### EXERCISE
All that is wanted is a word-for-word retyping of the lines from the one containing "(337, 506) = (230, 338): black" through the end of the material below.

### STUDY MATERIAL
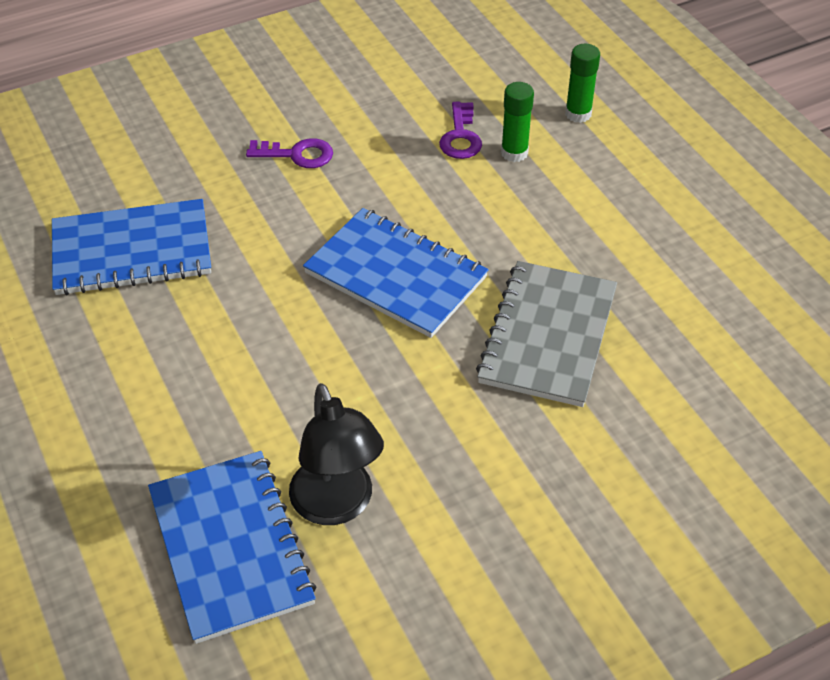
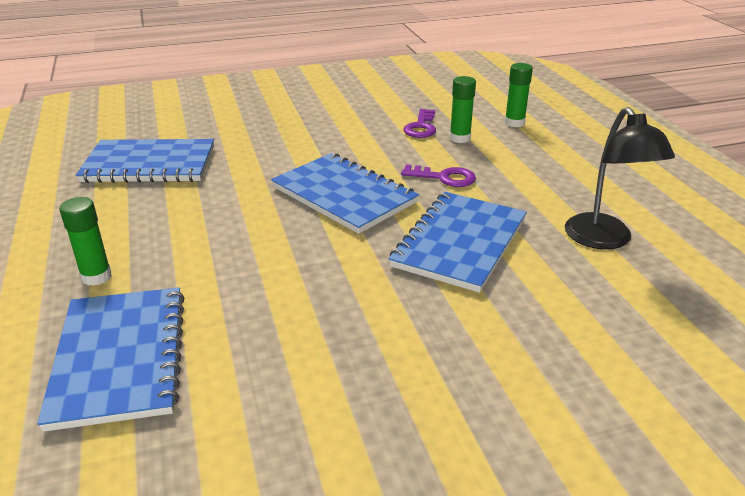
camera: 10 degrees right, 15 degrees down
(153, 443) = (96, 276): none -> green glue stick
(297, 154) = (296, 127): purple key -> purple key (444, 178)
(337, 506) = (230, 338): black lamp -> black lamp (604, 240)
(547, 336) = (459, 242): grey notebook -> blue notebook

### OUTPUT FOR THIS EXERCISE
(337, 506) = (230, 338): black lamp -> black lamp (604, 240)
(547, 336) = (459, 242): grey notebook -> blue notebook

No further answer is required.